▶ **Brief**:
Nothing but an exact copy is wanted here: the line with "Give the pixel-coordinate" and all the lines that follow it in the entries below.

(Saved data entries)

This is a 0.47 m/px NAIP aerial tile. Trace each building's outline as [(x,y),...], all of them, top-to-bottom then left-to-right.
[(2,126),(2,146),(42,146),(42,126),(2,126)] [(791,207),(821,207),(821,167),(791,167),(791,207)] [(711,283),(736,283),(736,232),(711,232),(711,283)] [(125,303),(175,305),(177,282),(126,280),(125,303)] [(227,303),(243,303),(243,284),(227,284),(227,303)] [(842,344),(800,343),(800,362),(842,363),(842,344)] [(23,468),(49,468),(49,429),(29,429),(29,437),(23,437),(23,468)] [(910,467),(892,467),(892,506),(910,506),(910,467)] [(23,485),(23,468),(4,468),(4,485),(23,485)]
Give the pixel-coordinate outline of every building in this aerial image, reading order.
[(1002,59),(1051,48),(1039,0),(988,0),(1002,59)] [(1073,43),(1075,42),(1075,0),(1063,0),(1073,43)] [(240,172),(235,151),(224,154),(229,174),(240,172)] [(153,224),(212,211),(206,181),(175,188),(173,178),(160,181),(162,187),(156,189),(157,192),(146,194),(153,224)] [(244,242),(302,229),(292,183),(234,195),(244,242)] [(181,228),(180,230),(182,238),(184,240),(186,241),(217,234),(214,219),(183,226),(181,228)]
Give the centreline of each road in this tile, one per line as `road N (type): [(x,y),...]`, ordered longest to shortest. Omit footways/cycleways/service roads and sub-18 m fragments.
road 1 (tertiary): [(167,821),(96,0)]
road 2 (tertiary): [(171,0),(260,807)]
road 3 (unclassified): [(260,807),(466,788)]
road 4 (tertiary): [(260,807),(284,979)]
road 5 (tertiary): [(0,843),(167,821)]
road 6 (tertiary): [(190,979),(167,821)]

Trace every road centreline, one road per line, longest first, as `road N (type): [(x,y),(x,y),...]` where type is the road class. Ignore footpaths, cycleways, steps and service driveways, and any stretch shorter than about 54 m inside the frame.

▶ **Your response**:
Give the pixel-coordinate outline of every building in this aerial image, reading order.
[(1002,59),(1051,48),(1039,0),(988,0),(1002,59)] [(1073,43),(1075,42),(1075,0),(1063,0),(1073,43)] [(240,172),(235,151),(224,154),(229,174),(240,172)] [(153,224),(212,211),(206,181),(175,188),(173,178),(160,181),(162,187),(156,189),(157,192),(146,194),(153,224)] [(244,242),(302,229),(292,183),(234,195),(244,242)] [(181,228),(180,230),(182,238),(184,240),(186,241),(217,234),(214,219),(183,226),(181,228)]
Give the centreline of each road in this tile, one per line as `road N (type): [(x,y),...]`, ordered longest to shortest. Omit footways/cycleways/service roads and sub-18 m fragments.
road 1 (tertiary): [(167,821),(96,0)]
road 2 (tertiary): [(171,0),(260,807)]
road 3 (unclassified): [(260,807),(466,788)]
road 4 (tertiary): [(260,807),(284,979)]
road 5 (tertiary): [(0,843),(167,821)]
road 6 (tertiary): [(190,979),(167,821)]

Trace every road centreline, one road per line, longest first, as `road N (type): [(x,y),(x,y),...]` where type is the road class. Ignore footpaths, cycleways, steps and service driveways, and any stretch shorter than about 54 m inside the frame.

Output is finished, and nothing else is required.